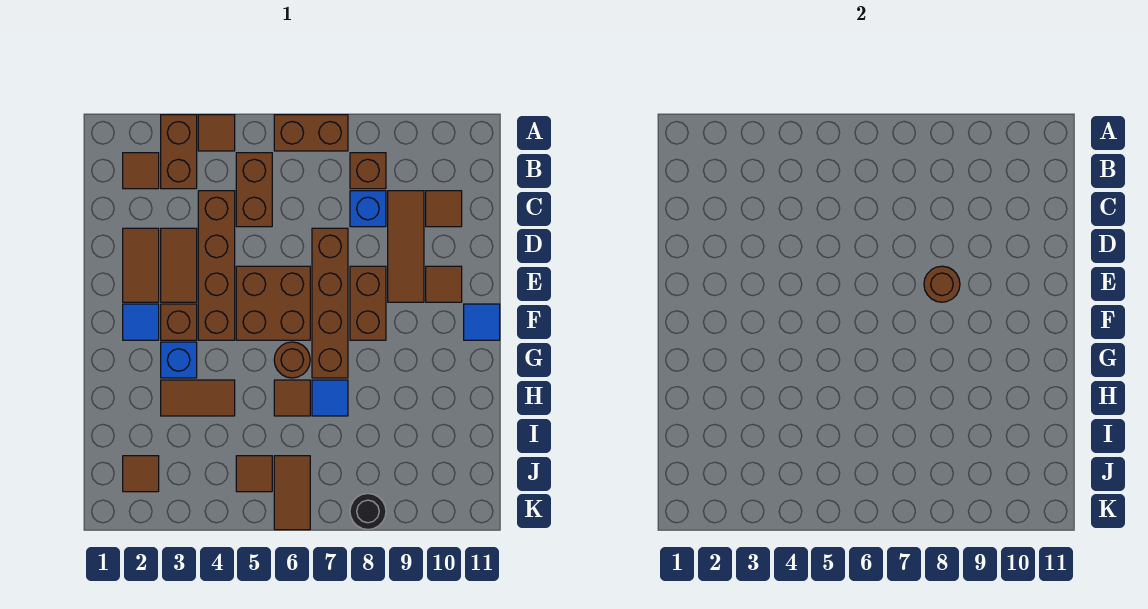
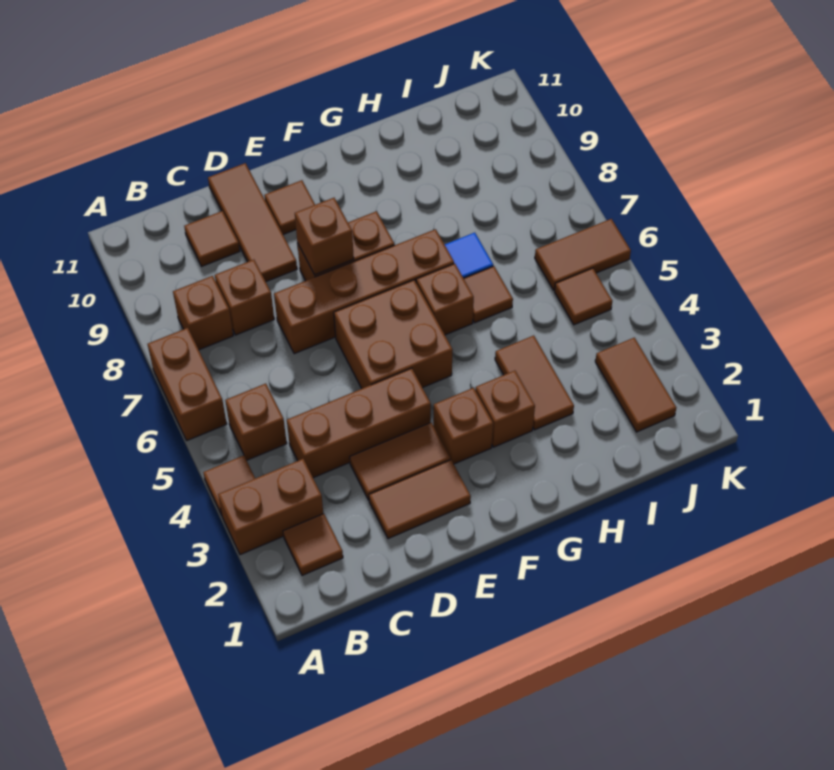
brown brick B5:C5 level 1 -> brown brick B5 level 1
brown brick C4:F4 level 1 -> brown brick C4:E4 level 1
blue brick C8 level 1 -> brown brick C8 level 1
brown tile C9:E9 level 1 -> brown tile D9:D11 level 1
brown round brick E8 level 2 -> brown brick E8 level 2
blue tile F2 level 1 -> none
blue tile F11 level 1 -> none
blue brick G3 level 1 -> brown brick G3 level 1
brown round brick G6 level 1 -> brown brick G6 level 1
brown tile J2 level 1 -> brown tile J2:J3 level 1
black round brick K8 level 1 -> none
--- --- ---
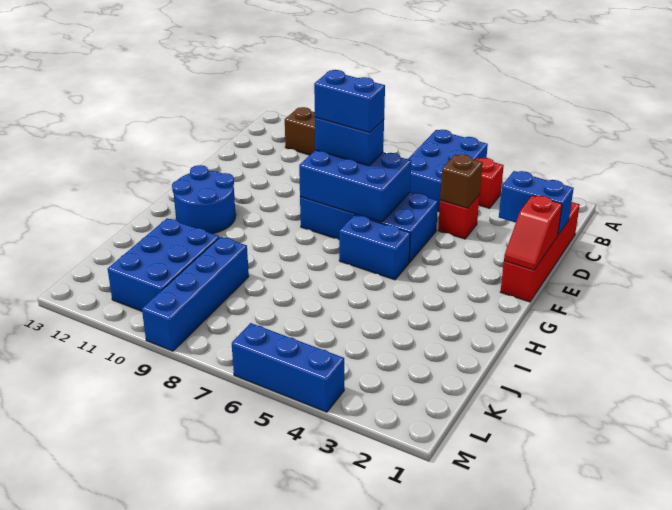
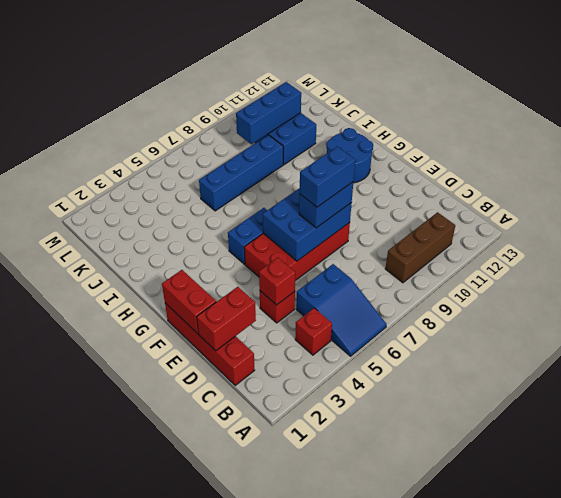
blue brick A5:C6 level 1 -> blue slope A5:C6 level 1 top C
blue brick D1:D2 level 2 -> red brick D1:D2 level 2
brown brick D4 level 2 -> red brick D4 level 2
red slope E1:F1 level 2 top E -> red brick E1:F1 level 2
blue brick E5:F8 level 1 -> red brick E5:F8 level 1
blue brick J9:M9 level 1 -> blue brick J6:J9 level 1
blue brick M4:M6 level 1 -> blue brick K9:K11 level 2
--- --- ---
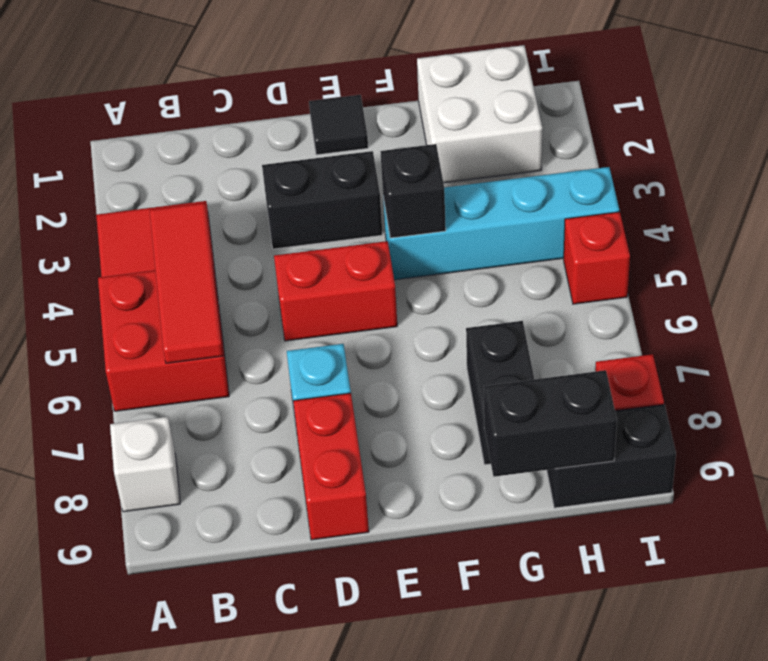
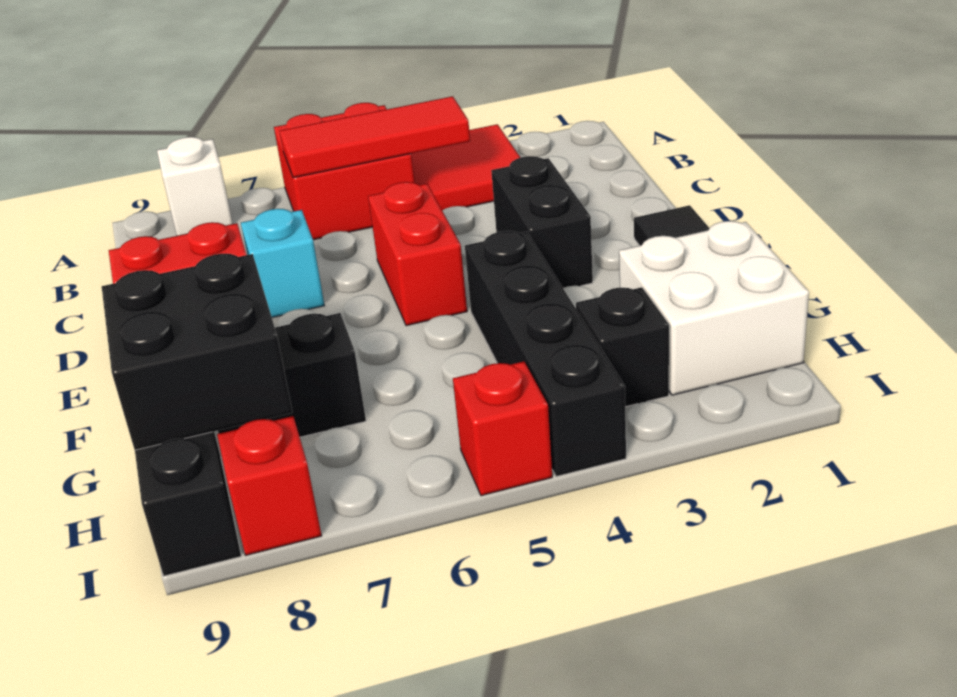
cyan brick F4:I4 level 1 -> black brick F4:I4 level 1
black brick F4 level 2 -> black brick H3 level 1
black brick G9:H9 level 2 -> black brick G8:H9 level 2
--- --- ---
**EXERCISE PROMPT**.
Your reply must be one number: the count of lines in the records above that contain the string "none".

**RESPONSE FOR THIS EXERCISE**.
3